_Supplied data_
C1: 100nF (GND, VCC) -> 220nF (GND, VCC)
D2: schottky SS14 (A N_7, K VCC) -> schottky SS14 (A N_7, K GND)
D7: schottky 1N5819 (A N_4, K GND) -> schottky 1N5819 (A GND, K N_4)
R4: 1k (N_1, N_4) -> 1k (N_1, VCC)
--
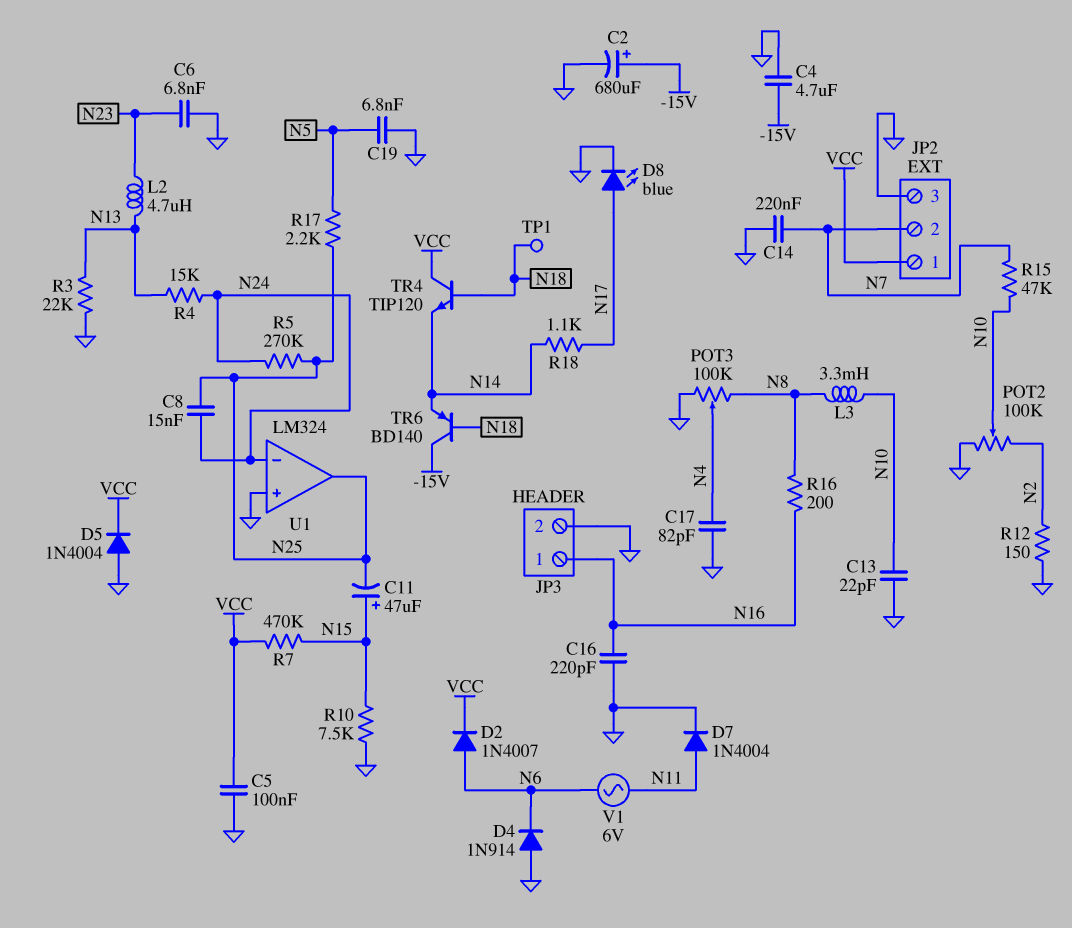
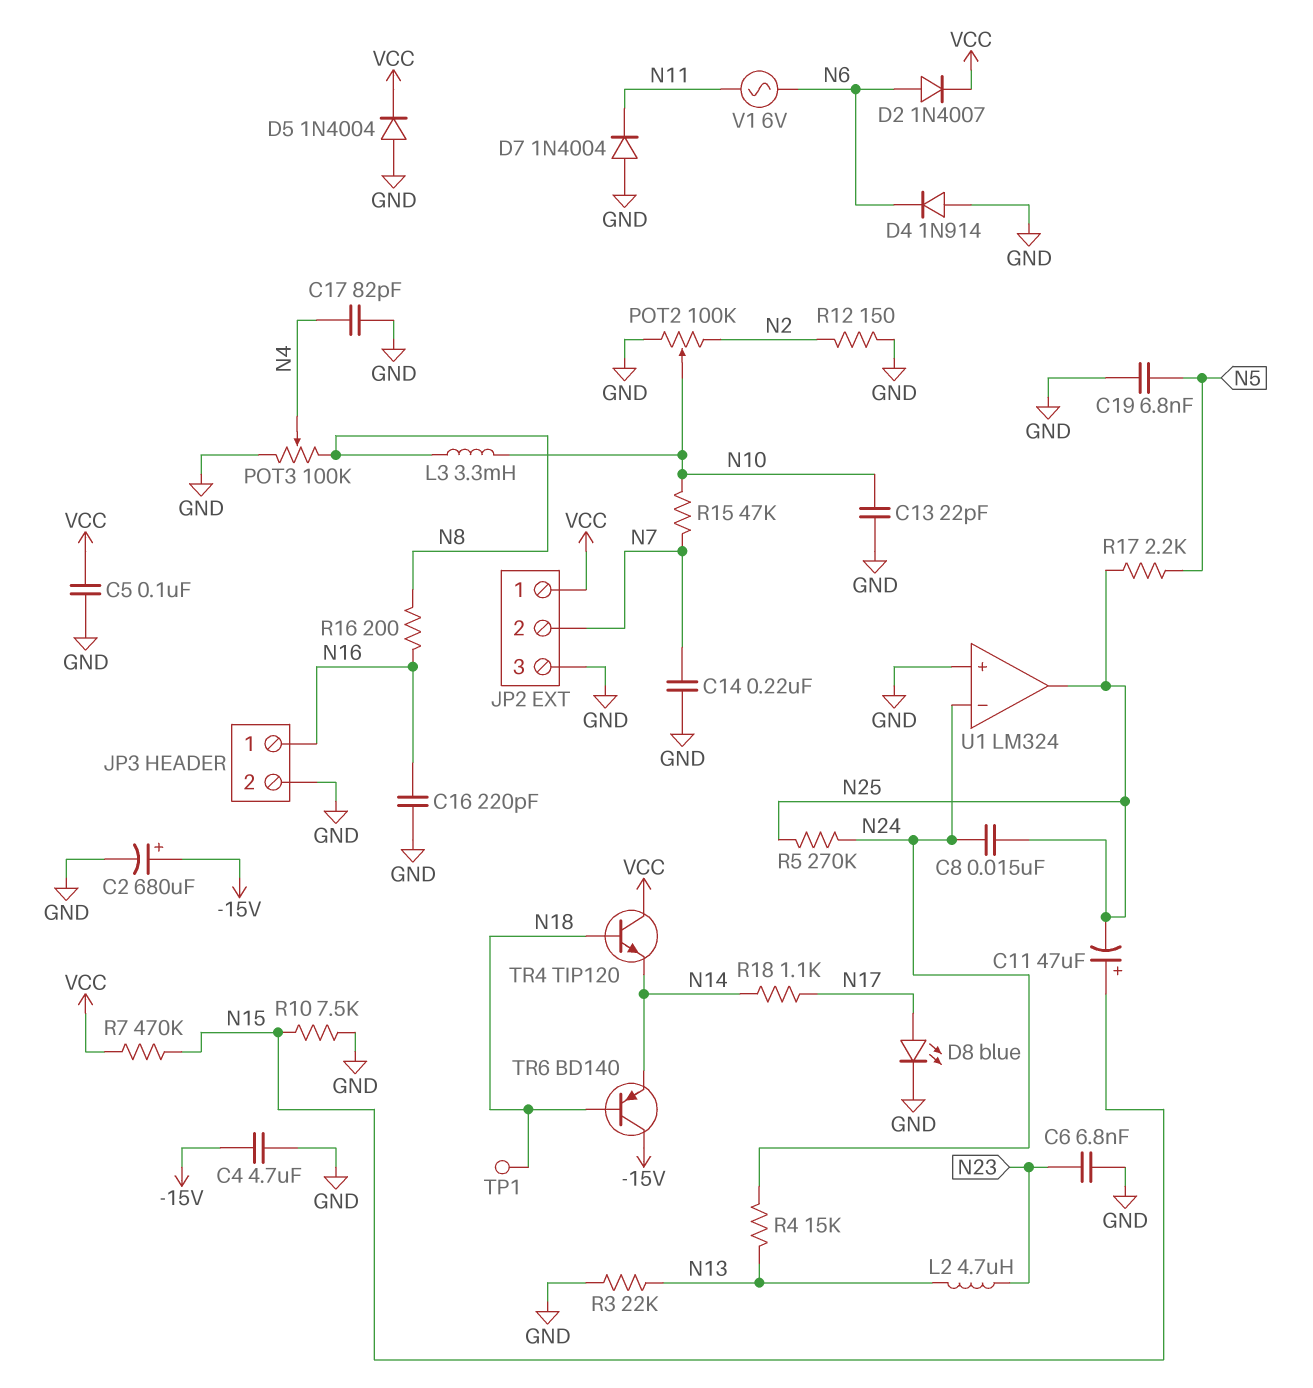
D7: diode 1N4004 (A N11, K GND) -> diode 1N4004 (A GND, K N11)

_Work instruction_
Print, without alteration, only the lines above between the one holding "C1: 100nF (GND, VCC) -> 220nF (GND, VCC)" and the one holding "R4: 1k (N_1, N_4) -> 1k (N_1, VCC)", inclusive.

_Completed exercise_
C1: 100nF (GND, VCC) -> 220nF (GND, VCC)
D2: schottky SS14 (A N_7, K VCC) -> schottky SS14 (A N_7, K GND)
D7: schottky 1N5819 (A N_4, K GND) -> schottky 1N5819 (A GND, K N_4)
R4: 1k (N_1, N_4) -> 1k (N_1, VCC)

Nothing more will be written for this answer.